WORK REQUEST: Return the following from the records below: each line, word for word, starting with the line that contains "tan brick E5:F5" and going on through the line that contains "purple brick I8", with nothing outside that range.

EXTRACTED RECORDS:
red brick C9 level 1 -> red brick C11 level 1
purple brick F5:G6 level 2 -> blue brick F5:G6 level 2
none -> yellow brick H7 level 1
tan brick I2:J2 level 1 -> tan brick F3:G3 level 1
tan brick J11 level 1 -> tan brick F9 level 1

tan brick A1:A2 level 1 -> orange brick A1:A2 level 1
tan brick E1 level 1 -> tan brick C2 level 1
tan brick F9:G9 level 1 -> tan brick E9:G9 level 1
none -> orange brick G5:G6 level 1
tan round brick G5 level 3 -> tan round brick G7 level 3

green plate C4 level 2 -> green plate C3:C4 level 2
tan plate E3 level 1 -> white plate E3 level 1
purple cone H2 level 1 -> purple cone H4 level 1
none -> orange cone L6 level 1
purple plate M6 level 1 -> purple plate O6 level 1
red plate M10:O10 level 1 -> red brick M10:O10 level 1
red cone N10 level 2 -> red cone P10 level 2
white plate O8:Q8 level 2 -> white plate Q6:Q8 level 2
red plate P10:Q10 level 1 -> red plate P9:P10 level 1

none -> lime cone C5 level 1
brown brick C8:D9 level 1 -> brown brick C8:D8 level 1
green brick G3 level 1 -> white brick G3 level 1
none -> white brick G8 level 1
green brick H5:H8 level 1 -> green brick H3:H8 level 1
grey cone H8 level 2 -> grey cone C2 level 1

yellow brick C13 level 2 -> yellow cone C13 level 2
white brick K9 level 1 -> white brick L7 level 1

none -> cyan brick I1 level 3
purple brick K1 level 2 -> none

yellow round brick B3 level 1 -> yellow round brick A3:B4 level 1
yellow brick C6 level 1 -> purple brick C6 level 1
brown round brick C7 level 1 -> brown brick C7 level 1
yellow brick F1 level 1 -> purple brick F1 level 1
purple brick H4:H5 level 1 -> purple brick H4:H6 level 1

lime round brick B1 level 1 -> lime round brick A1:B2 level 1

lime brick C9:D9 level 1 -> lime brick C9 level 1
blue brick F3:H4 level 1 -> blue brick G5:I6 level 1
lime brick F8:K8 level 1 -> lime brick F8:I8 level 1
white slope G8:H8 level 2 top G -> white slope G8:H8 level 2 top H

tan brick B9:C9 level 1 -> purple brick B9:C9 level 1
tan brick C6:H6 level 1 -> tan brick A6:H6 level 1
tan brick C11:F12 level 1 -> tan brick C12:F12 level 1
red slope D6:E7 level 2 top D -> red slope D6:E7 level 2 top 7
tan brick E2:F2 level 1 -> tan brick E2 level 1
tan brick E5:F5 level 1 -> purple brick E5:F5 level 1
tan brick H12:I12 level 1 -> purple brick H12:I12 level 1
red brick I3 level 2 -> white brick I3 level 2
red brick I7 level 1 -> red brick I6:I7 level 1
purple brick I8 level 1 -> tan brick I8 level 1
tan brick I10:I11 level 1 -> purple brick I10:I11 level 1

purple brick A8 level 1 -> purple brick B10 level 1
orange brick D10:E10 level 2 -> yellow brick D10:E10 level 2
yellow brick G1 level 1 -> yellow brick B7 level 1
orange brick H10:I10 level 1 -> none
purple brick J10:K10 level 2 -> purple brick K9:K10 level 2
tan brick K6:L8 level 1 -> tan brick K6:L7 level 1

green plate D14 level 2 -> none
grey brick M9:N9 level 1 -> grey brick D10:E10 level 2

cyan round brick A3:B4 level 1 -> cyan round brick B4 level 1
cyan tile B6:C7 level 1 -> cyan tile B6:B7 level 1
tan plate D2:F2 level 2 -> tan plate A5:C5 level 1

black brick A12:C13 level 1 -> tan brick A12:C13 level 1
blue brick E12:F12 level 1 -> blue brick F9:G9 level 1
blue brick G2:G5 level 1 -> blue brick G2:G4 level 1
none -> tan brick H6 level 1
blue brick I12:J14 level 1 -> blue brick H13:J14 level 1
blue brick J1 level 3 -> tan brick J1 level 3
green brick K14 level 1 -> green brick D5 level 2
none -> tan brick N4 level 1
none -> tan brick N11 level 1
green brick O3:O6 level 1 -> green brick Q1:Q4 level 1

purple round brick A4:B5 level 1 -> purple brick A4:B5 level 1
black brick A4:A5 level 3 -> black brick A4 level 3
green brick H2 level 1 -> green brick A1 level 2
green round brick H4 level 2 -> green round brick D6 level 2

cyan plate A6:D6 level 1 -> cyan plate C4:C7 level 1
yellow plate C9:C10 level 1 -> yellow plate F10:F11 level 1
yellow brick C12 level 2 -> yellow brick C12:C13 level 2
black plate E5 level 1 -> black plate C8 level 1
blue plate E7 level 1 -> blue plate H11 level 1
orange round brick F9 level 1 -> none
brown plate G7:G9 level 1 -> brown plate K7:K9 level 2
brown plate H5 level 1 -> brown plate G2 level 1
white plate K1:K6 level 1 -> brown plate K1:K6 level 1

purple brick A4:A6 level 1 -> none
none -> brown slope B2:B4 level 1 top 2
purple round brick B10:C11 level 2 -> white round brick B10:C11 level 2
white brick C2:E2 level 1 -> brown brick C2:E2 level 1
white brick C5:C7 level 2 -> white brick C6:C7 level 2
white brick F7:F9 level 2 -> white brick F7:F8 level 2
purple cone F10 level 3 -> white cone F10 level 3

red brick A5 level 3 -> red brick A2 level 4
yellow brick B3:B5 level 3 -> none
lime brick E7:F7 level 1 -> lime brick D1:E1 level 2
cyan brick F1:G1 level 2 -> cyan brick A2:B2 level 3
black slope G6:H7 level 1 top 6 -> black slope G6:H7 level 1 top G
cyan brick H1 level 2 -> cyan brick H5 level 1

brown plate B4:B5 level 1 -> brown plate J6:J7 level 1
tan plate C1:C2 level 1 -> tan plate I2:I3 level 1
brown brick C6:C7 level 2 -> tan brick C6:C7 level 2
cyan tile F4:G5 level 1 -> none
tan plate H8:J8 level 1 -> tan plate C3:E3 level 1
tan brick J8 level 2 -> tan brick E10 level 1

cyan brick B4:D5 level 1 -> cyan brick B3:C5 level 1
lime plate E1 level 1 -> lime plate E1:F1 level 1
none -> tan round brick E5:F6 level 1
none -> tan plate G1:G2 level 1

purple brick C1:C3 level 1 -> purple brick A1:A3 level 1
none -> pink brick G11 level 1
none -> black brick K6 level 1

ANSWER FOR THIS EXERCISE:
tan brick E5:F5 level 1 -> purple brick E5:F5 level 1
tan brick H12:I12 level 1 -> purple brick H12:I12 level 1
red brick I3 level 2 -> white brick I3 level 2
red brick I7 level 1 -> red brick I6:I7 level 1
purple brick I8 level 1 -> tan brick I8 level 1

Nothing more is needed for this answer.